Problem to solve -> What is needed here is an exact copy of all the entries below.

Provided data ->

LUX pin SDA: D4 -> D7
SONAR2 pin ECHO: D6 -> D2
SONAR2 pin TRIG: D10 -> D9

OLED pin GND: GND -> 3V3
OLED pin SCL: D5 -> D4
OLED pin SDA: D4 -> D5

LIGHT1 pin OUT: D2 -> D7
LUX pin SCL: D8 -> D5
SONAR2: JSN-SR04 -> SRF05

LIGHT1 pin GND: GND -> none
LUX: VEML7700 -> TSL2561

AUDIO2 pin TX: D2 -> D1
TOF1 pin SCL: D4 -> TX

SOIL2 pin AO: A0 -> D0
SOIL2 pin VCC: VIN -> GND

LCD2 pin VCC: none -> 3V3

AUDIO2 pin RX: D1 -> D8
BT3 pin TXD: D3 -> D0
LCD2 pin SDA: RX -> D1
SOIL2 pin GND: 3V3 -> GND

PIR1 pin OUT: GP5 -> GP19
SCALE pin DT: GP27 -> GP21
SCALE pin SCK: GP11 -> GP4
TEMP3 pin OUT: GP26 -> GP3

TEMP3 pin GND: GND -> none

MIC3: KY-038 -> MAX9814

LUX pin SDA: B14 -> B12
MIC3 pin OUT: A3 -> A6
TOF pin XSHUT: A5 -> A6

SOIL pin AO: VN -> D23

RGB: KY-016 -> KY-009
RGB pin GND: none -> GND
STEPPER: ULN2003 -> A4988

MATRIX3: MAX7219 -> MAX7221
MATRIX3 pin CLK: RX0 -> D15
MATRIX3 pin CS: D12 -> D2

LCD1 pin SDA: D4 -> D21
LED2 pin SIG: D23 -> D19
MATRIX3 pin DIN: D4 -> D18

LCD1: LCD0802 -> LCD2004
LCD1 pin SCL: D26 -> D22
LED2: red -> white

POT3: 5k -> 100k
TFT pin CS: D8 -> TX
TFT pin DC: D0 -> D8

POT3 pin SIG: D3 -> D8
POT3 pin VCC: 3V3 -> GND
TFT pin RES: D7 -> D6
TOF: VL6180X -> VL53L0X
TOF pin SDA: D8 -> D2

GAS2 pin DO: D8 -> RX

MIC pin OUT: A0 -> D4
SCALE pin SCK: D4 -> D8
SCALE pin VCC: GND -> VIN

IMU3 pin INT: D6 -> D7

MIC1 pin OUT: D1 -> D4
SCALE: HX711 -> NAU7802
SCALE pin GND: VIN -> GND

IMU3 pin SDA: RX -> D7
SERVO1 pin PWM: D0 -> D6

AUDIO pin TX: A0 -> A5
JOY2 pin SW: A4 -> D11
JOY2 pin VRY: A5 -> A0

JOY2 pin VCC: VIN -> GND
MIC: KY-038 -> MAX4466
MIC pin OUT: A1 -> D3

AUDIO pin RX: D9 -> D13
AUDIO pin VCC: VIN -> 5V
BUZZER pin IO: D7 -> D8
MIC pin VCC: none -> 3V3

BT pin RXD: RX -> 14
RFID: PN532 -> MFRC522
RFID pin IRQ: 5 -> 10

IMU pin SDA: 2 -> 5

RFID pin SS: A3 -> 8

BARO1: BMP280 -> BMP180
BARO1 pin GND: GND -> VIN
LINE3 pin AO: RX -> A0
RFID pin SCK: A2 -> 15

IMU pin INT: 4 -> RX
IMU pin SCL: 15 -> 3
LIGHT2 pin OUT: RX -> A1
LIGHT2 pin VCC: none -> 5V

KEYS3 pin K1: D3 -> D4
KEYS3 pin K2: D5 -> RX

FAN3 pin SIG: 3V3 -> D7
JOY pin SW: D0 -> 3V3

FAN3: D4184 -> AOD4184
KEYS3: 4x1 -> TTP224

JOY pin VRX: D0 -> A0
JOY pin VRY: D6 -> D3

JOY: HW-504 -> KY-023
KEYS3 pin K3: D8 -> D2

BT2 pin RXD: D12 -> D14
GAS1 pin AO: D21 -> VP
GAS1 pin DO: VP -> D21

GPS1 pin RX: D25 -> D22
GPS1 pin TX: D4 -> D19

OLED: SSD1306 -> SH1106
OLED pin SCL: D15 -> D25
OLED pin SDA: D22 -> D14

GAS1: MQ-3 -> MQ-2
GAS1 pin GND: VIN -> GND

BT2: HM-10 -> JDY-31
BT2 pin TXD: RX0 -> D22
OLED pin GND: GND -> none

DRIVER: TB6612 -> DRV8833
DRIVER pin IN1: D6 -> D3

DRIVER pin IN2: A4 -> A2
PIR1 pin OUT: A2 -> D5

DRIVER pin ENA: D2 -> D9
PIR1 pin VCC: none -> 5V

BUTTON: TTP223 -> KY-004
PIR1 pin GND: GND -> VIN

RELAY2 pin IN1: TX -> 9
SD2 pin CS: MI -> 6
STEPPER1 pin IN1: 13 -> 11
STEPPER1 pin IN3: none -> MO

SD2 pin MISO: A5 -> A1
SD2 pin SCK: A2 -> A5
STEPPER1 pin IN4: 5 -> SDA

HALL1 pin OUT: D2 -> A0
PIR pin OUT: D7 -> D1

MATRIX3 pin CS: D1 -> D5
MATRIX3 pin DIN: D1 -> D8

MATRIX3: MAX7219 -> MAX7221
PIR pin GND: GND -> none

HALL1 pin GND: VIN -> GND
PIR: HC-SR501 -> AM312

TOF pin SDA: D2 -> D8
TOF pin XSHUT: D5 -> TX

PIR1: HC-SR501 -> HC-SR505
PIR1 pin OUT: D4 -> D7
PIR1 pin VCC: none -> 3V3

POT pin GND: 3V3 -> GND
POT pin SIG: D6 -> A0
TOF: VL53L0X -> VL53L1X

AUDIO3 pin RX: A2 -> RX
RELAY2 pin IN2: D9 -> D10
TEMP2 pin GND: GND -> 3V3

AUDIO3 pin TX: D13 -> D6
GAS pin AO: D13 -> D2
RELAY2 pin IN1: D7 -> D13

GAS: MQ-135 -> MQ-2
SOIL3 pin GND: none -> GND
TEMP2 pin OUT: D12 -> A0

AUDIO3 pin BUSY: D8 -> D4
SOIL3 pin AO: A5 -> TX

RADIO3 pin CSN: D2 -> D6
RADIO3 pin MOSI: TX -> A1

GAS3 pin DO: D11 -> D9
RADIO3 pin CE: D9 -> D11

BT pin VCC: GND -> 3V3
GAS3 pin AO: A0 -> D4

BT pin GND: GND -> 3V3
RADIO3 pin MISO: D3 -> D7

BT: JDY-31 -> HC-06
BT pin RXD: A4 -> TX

Reply to the task ->
LUX pin SDA: D4 -> D7
SONAR2 pin ECHO: D6 -> D2
SONAR2 pin TRIG: D10 -> D9

OLED pin GND: GND -> 3V3
OLED pin SCL: D5 -> D4
OLED pin SDA: D4 -> D5

LIGHT1 pin OUT: D2 -> D7
LUX pin SCL: D8 -> D5
SONAR2: JSN-SR04 -> SRF05

LIGHT1 pin GND: GND -> none
LUX: VEML7700 -> TSL2561

AUDIO2 pin TX: D2 -> D1
TOF1 pin SCL: D4 -> TX

SOIL2 pin AO: A0 -> D0
SOIL2 pin VCC: VIN -> GND

LCD2 pin VCC: none -> 3V3

AUDIO2 pin RX: D1 -> D8
BT3 pin TXD: D3 -> D0
LCD2 pin SDA: RX -> D1
SOIL2 pin GND: 3V3 -> GND

PIR1 pin OUT: GP5 -> GP19
SCALE pin DT: GP27 -> GP21
SCALE pin SCK: GP11 -> GP4
TEMP3 pin OUT: GP26 -> GP3

TEMP3 pin GND: GND -> none

MIC3: KY-038 -> MAX9814

LUX pin SDA: B14 -> B12
MIC3 pin OUT: A3 -> A6
TOF pin XSHUT: A5 -> A6

SOIL pin AO: VN -> D23

RGB: KY-016 -> KY-009
RGB pin GND: none -> GND
STEPPER: ULN2003 -> A4988

MATRIX3: MAX7219 -> MAX7221
MATRIX3 pin CLK: RX0 -> D15
MATRIX3 pin CS: D12 -> D2

LCD1 pin SDA: D4 -> D21
LED2 pin SIG: D23 -> D19
MATRIX3 pin DIN: D4 -> D18

LCD1: LCD0802 -> LCD2004
LCD1 pin SCL: D26 -> D22
LED2: red -> white

POT3: 5k -> 100k
TFT pin CS: D8 -> TX
TFT pin DC: D0 -> D8

POT3 pin SIG: D3 -> D8
POT3 pin VCC: 3V3 -> GND
TFT pin RES: D7 -> D6
TOF: VL6180X -> VL53L0X
TOF pin SDA: D8 -> D2

GAS2 pin DO: D8 -> RX

MIC pin OUT: A0 -> D4
SCALE pin SCK: D4 -> D8
SCALE pin VCC: GND -> VIN

IMU3 pin INT: D6 -> D7

MIC1 pin OUT: D1 -> D4
SCALE: HX711 -> NAU7802
SCALE pin GND: VIN -> GND

IMU3 pin SDA: RX -> D7
SERVO1 pin PWM: D0 -> D6

AUDIO pin TX: A0 -> A5
JOY2 pin SW: A4 -> D11
JOY2 pin VRY: A5 -> A0

JOY2 pin VCC: VIN -> GND
MIC: KY-038 -> MAX4466
MIC pin OUT: A1 -> D3

AUDIO pin RX: D9 -> D13
AUDIO pin VCC: VIN -> 5V
BUZZER pin IO: D7 -> D8
MIC pin VCC: none -> 3V3

BT pin RXD: RX -> 14
RFID: PN532 -> MFRC522
RFID pin IRQ: 5 -> 10

IMU pin SDA: 2 -> 5

RFID pin SS: A3 -> 8

BARO1: BMP280 -> BMP180
BARO1 pin GND: GND -> VIN
LINE3 pin AO: RX -> A0
RFID pin SCK: A2 -> 15

IMU pin INT: 4 -> RX
IMU pin SCL: 15 -> 3
LIGHT2 pin OUT: RX -> A1
LIGHT2 pin VCC: none -> 5V

KEYS3 pin K1: D3 -> D4
KEYS3 pin K2: D5 -> RX

FAN3 pin SIG: 3V3 -> D7
JOY pin SW: D0 -> 3V3

FAN3: D4184 -> AOD4184
KEYS3: 4x1 -> TTP224

JOY pin VRX: D0 -> A0
JOY pin VRY: D6 -> D3

JOY: HW-504 -> KY-023
KEYS3 pin K3: D8 -> D2

BT2 pin RXD: D12 -> D14
GAS1 pin AO: D21 -> VP
GAS1 pin DO: VP -> D21

GPS1 pin RX: D25 -> D22
GPS1 pin TX: D4 -> D19

OLED: SSD1306 -> SH1106
OLED pin SCL: D15 -> D25
OLED pin SDA: D22 -> D14

GAS1: MQ-3 -> MQ-2
GAS1 pin GND: VIN -> GND

BT2: HM-10 -> JDY-31
BT2 pin TXD: RX0 -> D22
OLED pin GND: GND -> none

DRIVER: TB6612 -> DRV8833
DRIVER pin IN1: D6 -> D3

DRIVER pin IN2: A4 -> A2
PIR1 pin OUT: A2 -> D5

DRIVER pin ENA: D2 -> D9
PIR1 pin VCC: none -> 5V

BUTTON: TTP223 -> KY-004
PIR1 pin GND: GND -> VIN

RELAY2 pin IN1: TX -> 9
SD2 pin CS: MI -> 6
STEPPER1 pin IN1: 13 -> 11
STEPPER1 pin IN3: none -> MO

SD2 pin MISO: A5 -> A1
SD2 pin SCK: A2 -> A5
STEPPER1 pin IN4: 5 -> SDA

HALL1 pin OUT: D2 -> A0
PIR pin OUT: D7 -> D1

MATRIX3 pin CS: D1 -> D5
MATRIX3 pin DIN: D1 -> D8

MATRIX3: MAX7219 -> MAX7221
PIR pin GND: GND -> none

HALL1 pin GND: VIN -> GND
PIR: HC-SR501 -> AM312

TOF pin SDA: D2 -> D8
TOF pin XSHUT: D5 -> TX

PIR1: HC-SR501 -> HC-SR505
PIR1 pin OUT: D4 -> D7
PIR1 pin VCC: none -> 3V3

POT pin GND: 3V3 -> GND
POT pin SIG: D6 -> A0
TOF: VL53L0X -> VL53L1X

AUDIO3 pin RX: A2 -> RX
RELAY2 pin IN2: D9 -> D10
TEMP2 pin GND: GND -> 3V3

AUDIO3 pin TX: D13 -> D6
GAS pin AO: D13 -> D2
RELAY2 pin IN1: D7 -> D13

GAS: MQ-135 -> MQ-2
SOIL3 pin GND: none -> GND
TEMP2 pin OUT: D12 -> A0

AUDIO3 pin BUSY: D8 -> D4
SOIL3 pin AO: A5 -> TX

RADIO3 pin CSN: D2 -> D6
RADIO3 pin MOSI: TX -> A1

GAS3 pin DO: D11 -> D9
RADIO3 pin CE: D9 -> D11

BT pin VCC: GND -> 3V3
GAS3 pin AO: A0 -> D4

BT pin GND: GND -> 3V3
RADIO3 pin MISO: D3 -> D7

BT: JDY-31 -> HC-06
BT pin RXD: A4 -> TX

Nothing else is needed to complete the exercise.